* [WORK TASK] Without including the pictures, copy out every line below.

* [RECORDS TO PROCESS]
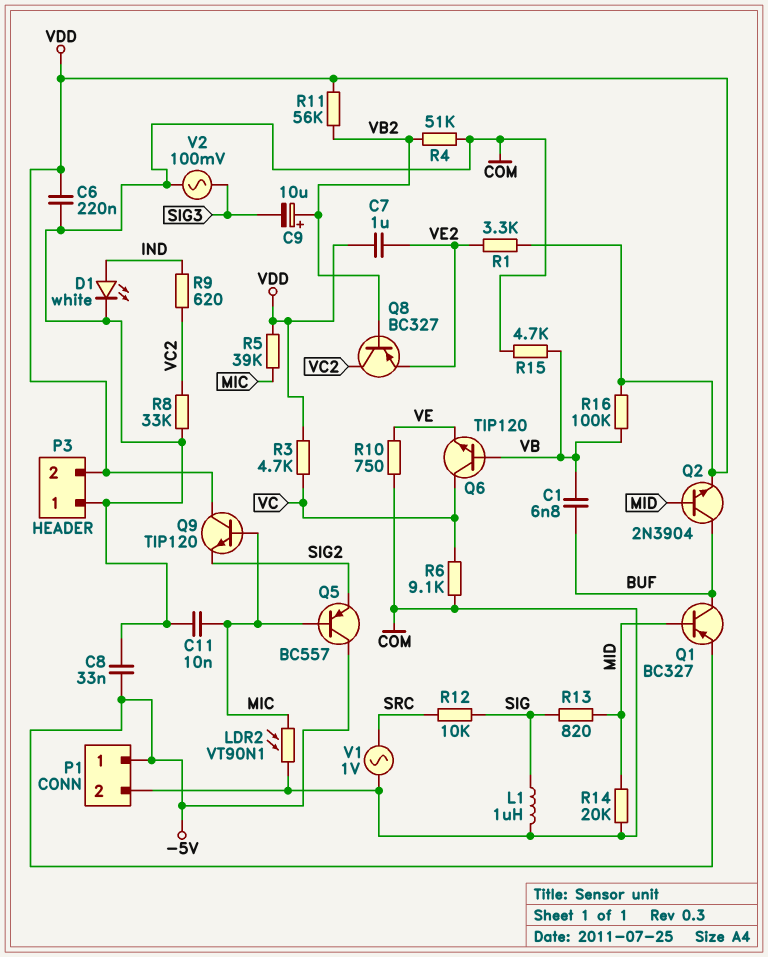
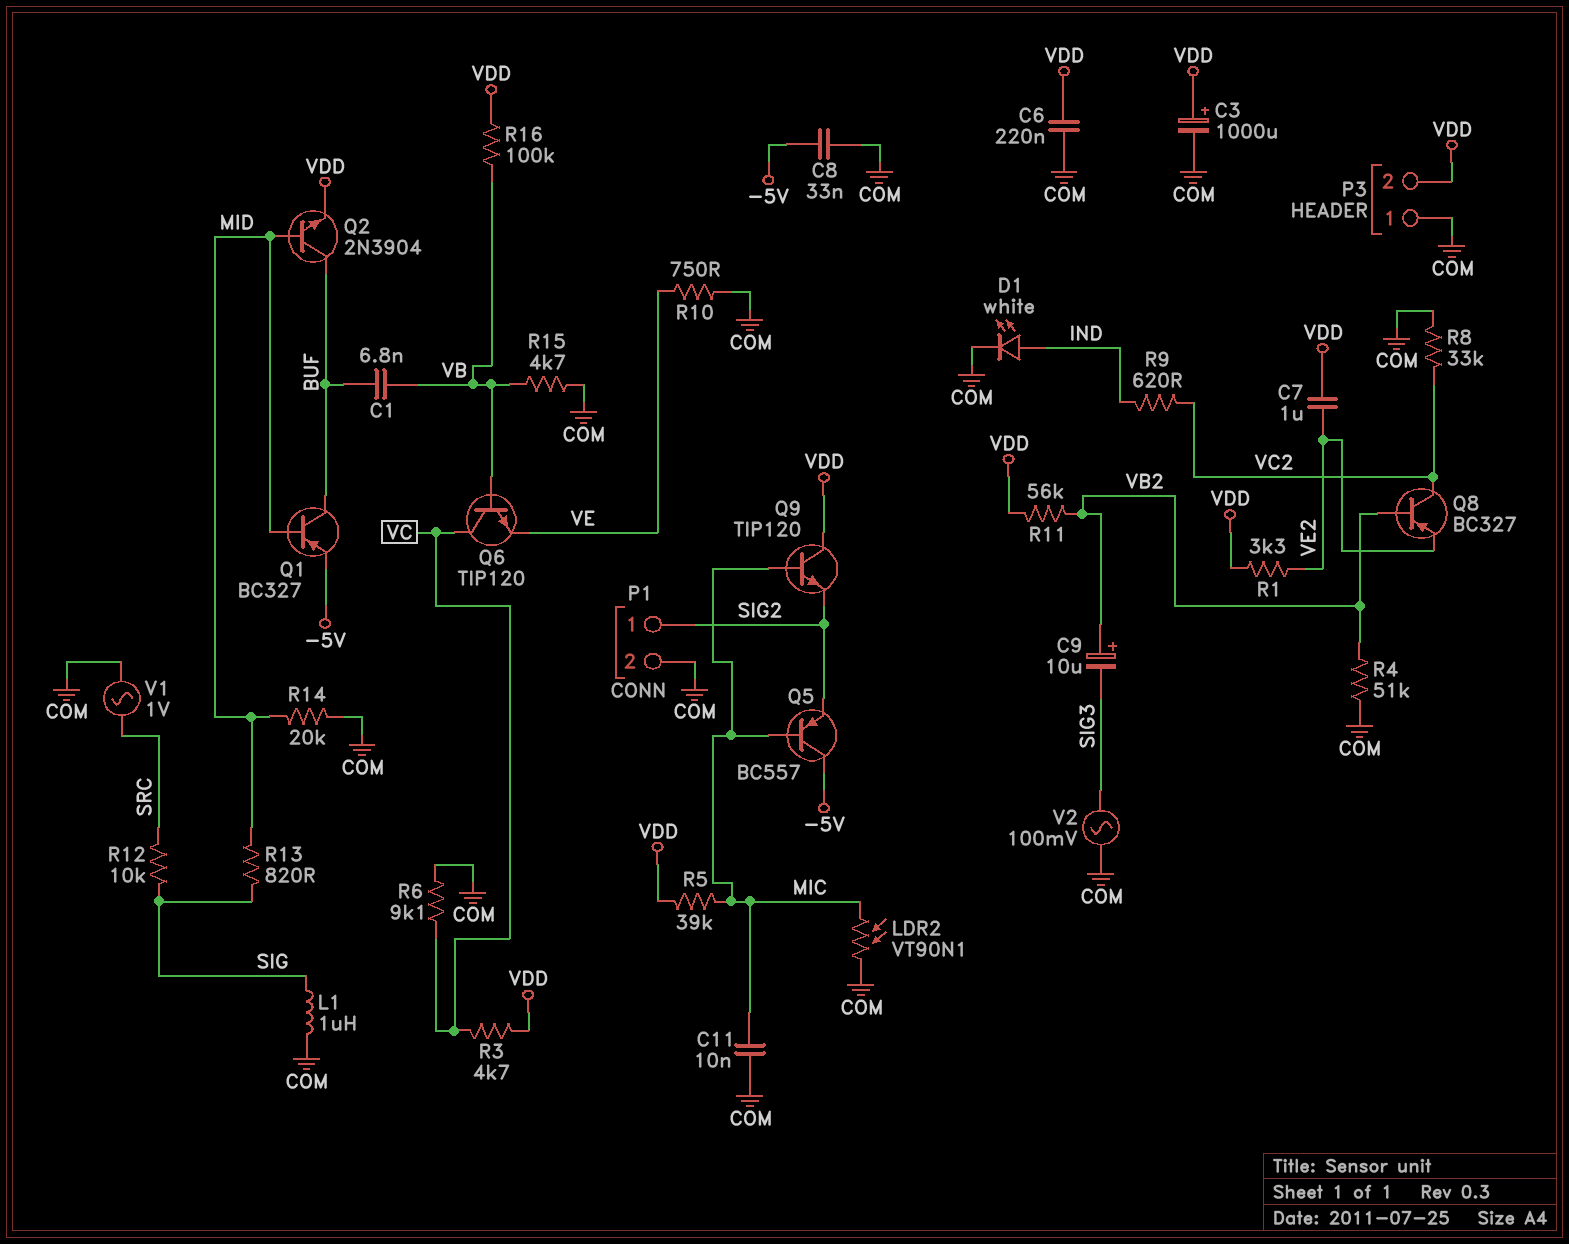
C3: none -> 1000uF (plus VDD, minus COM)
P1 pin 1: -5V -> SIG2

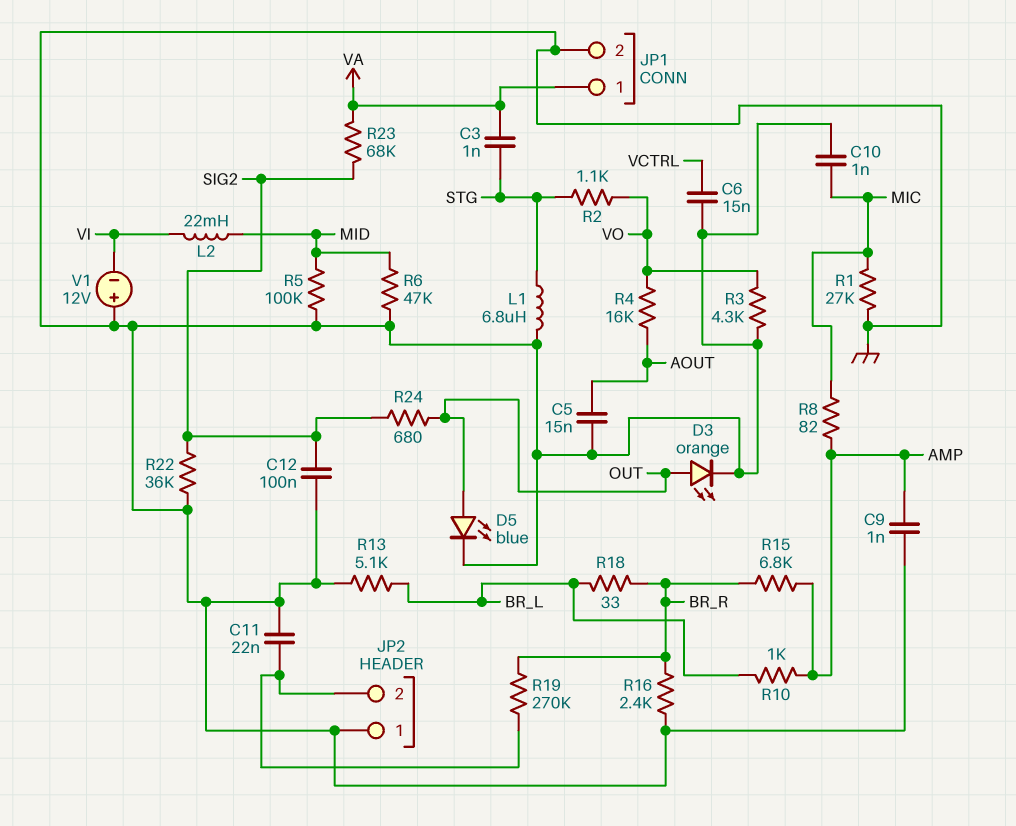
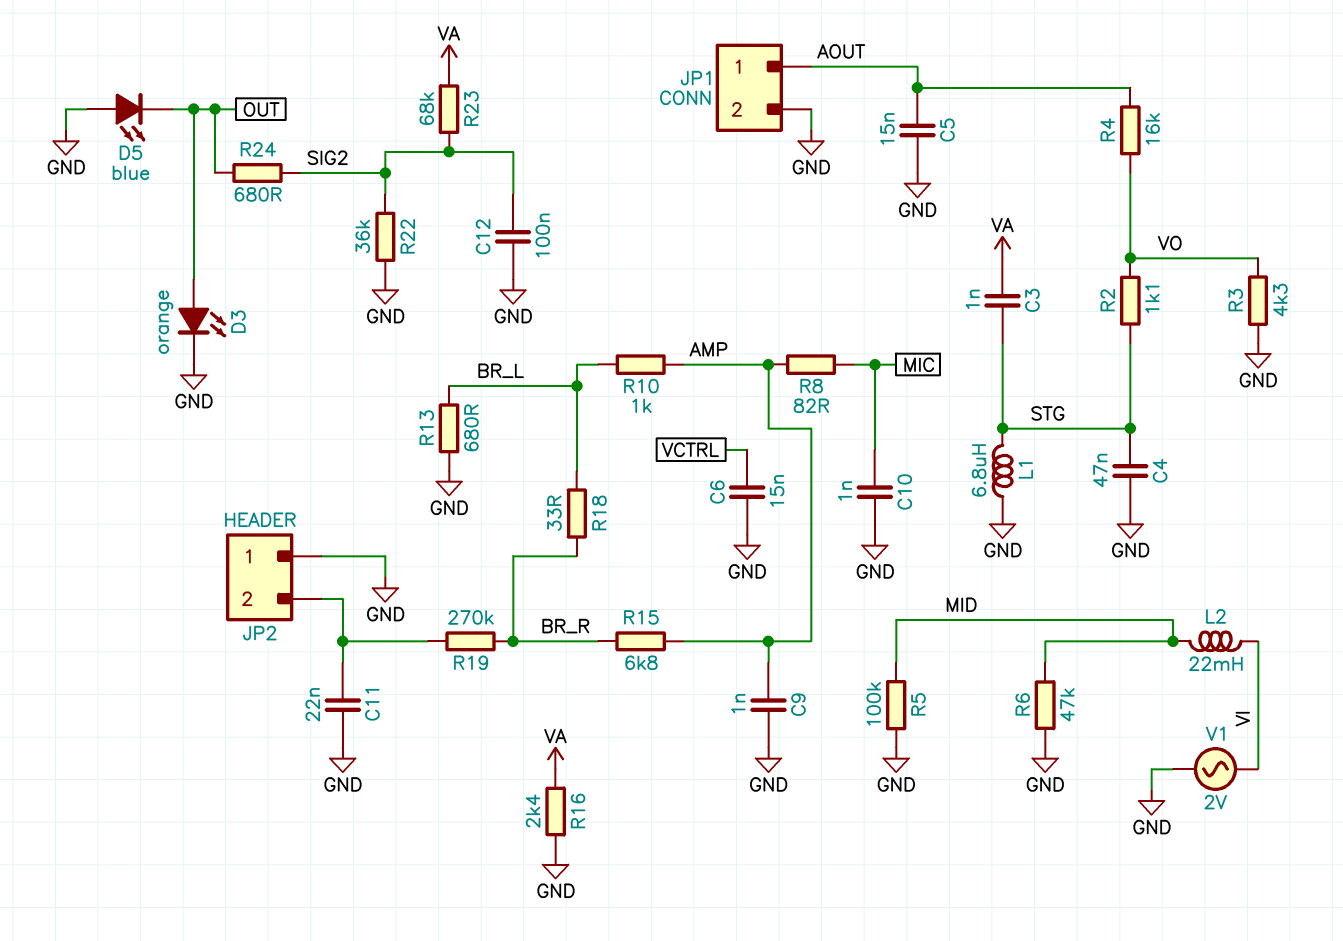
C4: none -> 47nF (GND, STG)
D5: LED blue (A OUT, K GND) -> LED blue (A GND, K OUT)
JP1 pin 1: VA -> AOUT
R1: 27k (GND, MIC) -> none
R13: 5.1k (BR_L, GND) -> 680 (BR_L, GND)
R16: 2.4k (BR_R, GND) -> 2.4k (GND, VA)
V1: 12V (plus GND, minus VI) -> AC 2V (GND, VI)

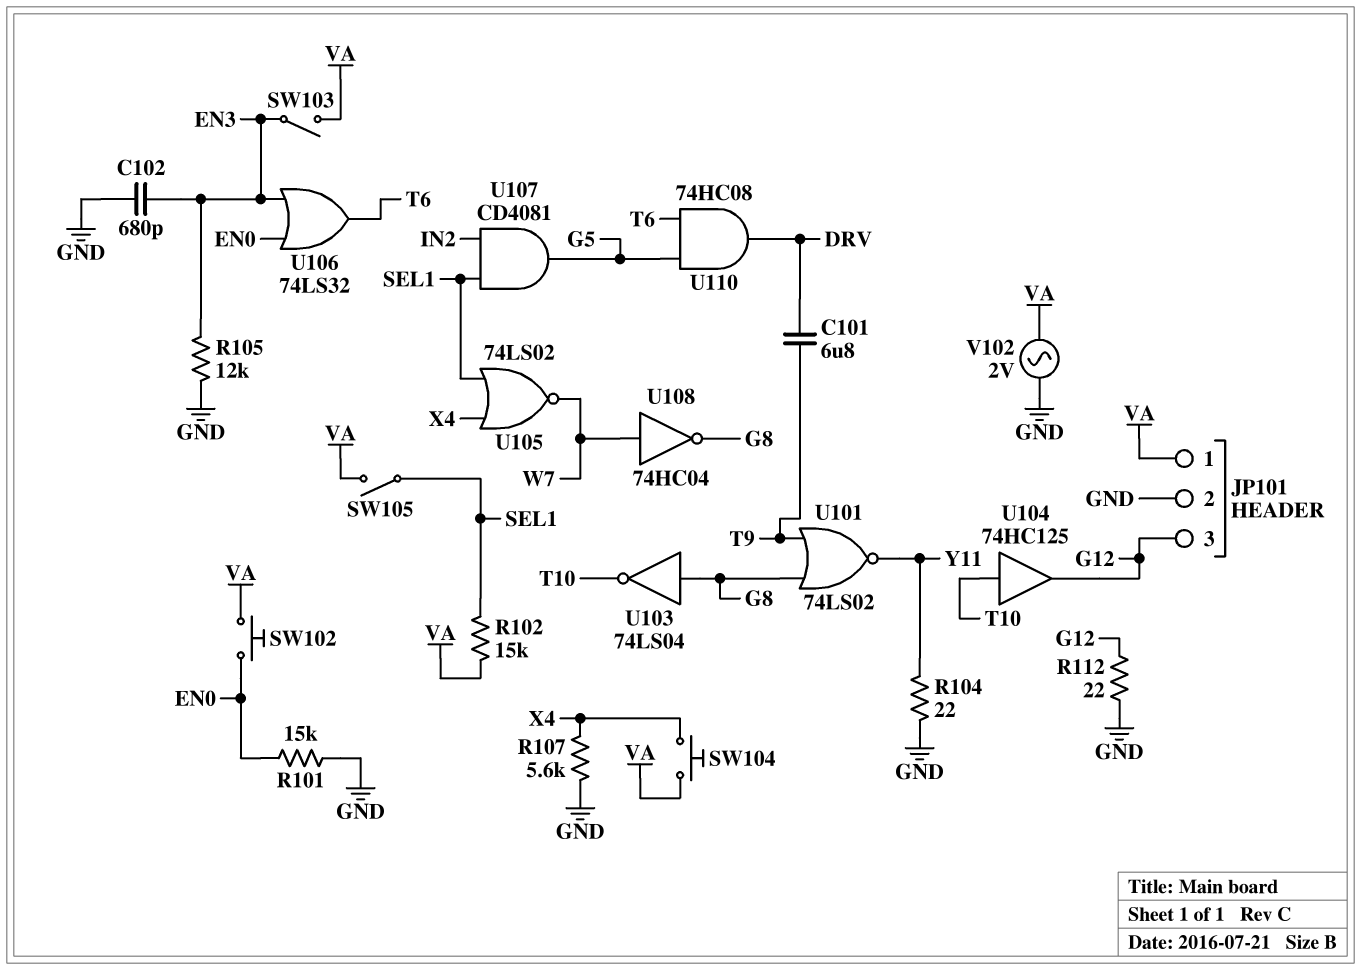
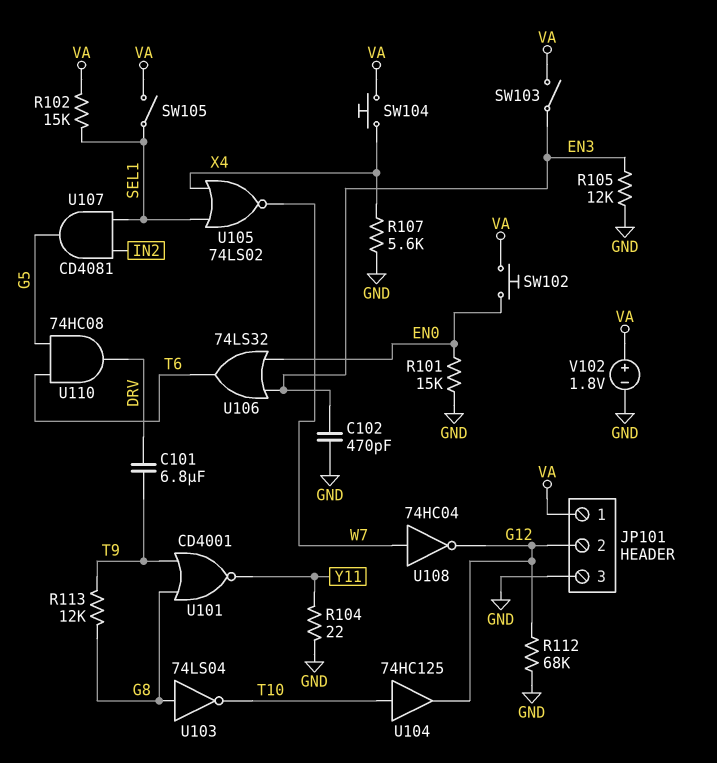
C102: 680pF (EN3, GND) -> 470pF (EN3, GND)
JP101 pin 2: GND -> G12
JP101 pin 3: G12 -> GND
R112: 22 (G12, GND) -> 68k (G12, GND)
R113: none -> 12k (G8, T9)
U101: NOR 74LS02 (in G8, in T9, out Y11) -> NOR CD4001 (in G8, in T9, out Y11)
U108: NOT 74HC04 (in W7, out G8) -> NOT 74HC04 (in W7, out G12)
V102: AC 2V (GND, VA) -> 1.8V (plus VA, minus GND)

* [RESPONSE TO THIS EXERCISE]
C3: none -> 1000uF (plus VDD, minus COM)
P1 pin 1: -5V -> SIG2

C4: none -> 47nF (GND, STG)
D5: LED blue (A OUT, K GND) -> LED blue (A GND, K OUT)
JP1 pin 1: VA -> AOUT
R1: 27k (GND, MIC) -> none
R13: 5.1k (BR_L, GND) -> 680 (BR_L, GND)
R16: 2.4k (BR_R, GND) -> 2.4k (GND, VA)
V1: 12V (plus GND, minus VI) -> AC 2V (GND, VI)

C102: 680pF (EN3, GND) -> 470pF (EN3, GND)
JP101 pin 2: GND -> G12
JP101 pin 3: G12 -> GND
R112: 22 (G12, GND) -> 68k (G12, GND)
R113: none -> 12k (G8, T9)
U101: NOR 74LS02 (in G8, in T9, out Y11) -> NOR CD4001 (in G8, in T9, out Y11)
U108: NOT 74HC04 (in W7, out G8) -> NOT 74HC04 (in W7, out G12)
V102: AC 2V (GND, VA) -> 1.8V (plus VA, minus GND)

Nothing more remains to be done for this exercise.